Task goal — Copy each line of the records below that has "black" in it.

——————————

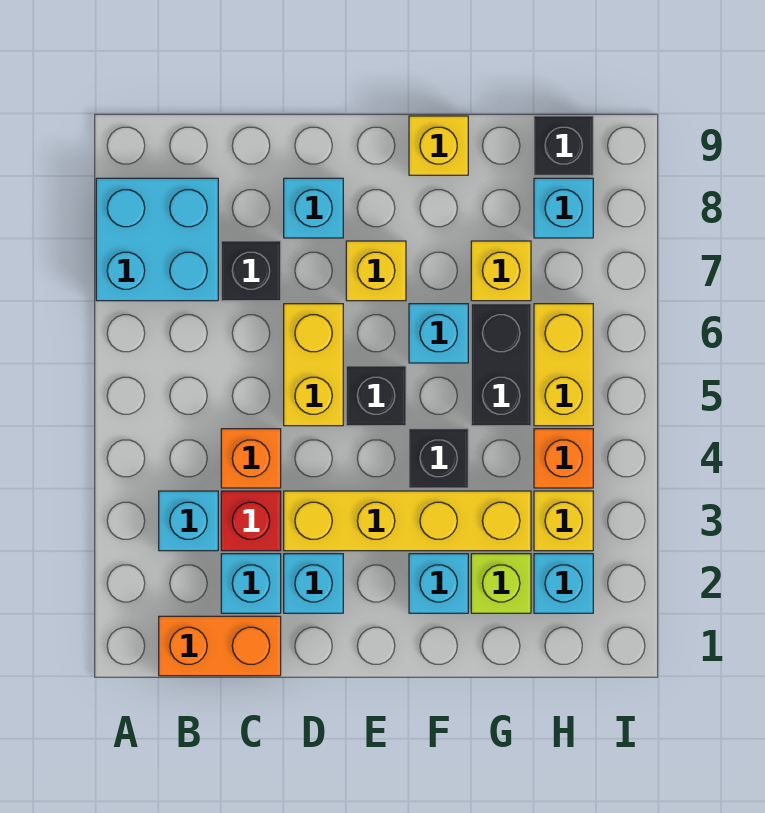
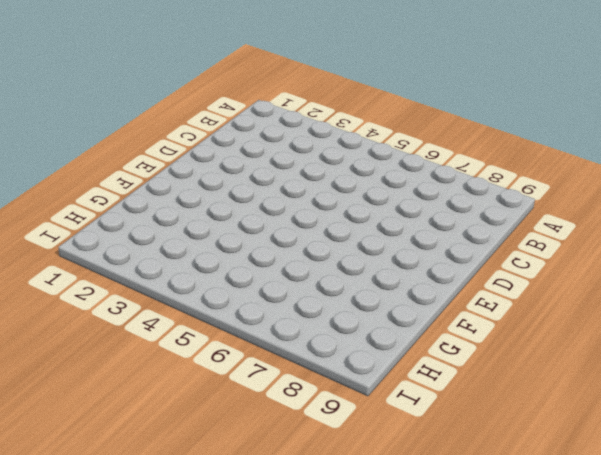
none -> cyan brick A7:B8 level 1
none -> orange brick B1:C1 level 1
none -> cyan brick B3 level 1

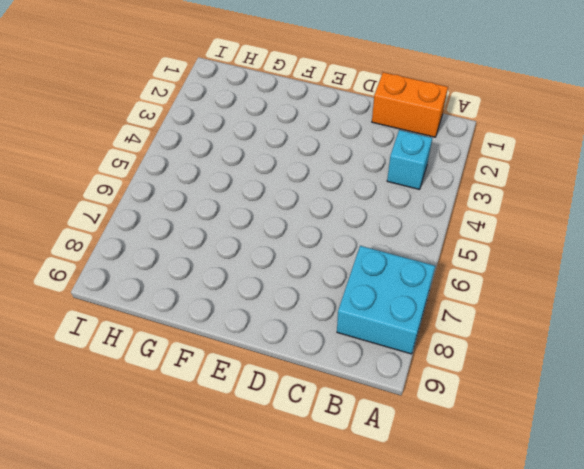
none -> cyan brick C2 level 1
none -> red brick C3 level 1
none -> orange brick C4 level 1

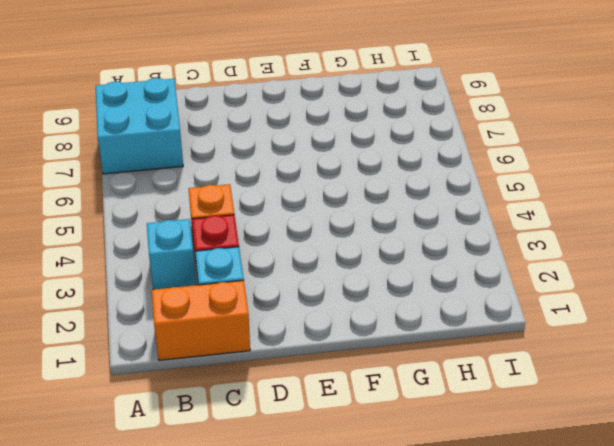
none -> black brick C7 level 1
none -> cyan brick D2 level 1
none -> yellow brick D3:G3 level 1

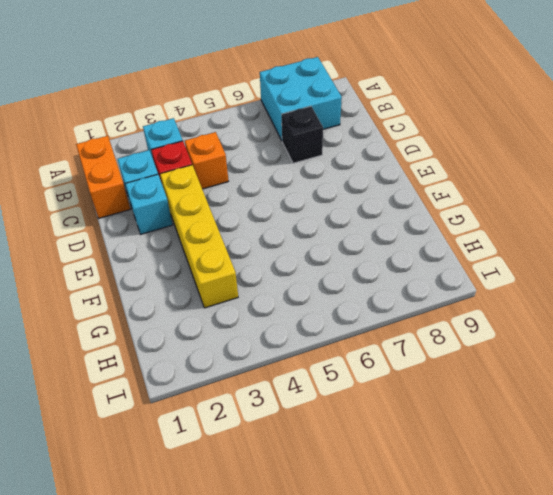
none -> yellow brick D5:D6 level 1
none -> cyan brick D8 level 1
none -> black brick E5 level 1

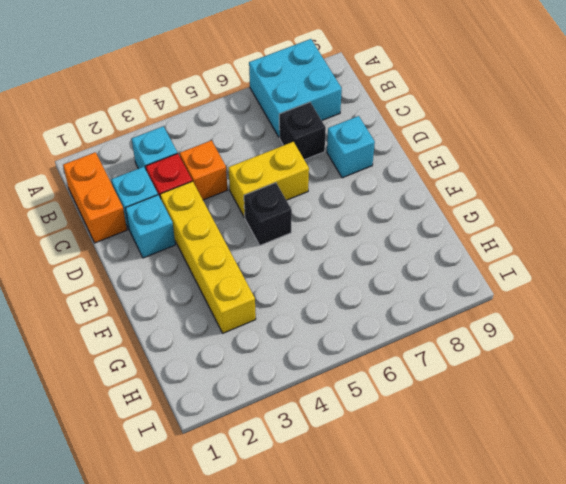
none -> yellow brick E7 level 1
none -> cyan brick F2 level 1
none -> black brick F4 level 1

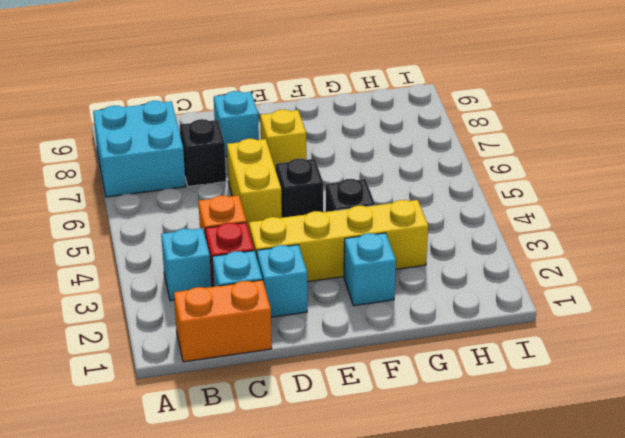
none -> cyan brick F6 level 1
none -> yellow brick F9 level 1
none -> lime brick G2 level 1

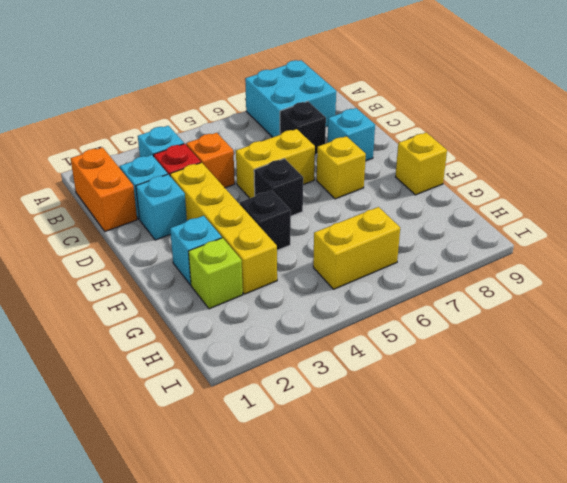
none -> cyan brick F6 level 1
none -> black brick G5:G6 level 1
none -> yellow brick G7 level 1

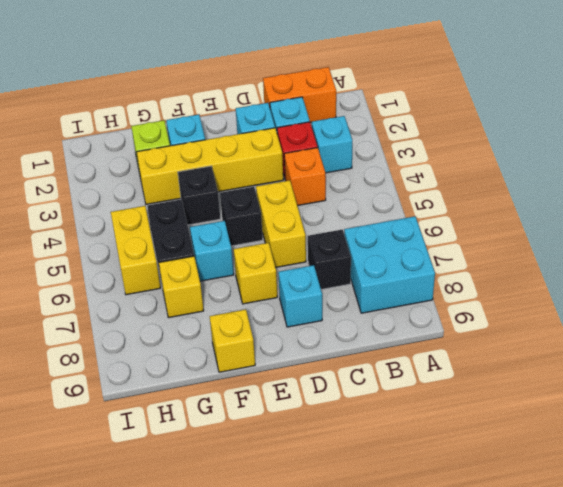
none -> cyan brick H2 level 1
none -> yellow brick H3 level 1
none -> orange brick H4 level 1

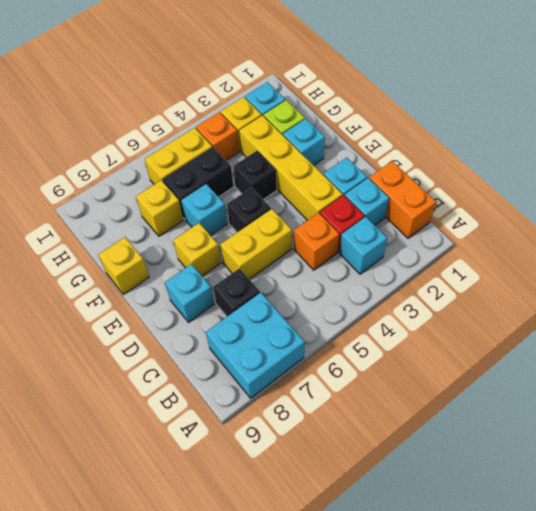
none -> cyan brick H8 level 1
none -> black brick H9 level 1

——————————

Exercise solution —
none -> black brick C7 level 1
none -> black brick E5 level 1
none -> black brick F4 level 1
none -> black brick G5:G6 level 1
none -> black brick H9 level 1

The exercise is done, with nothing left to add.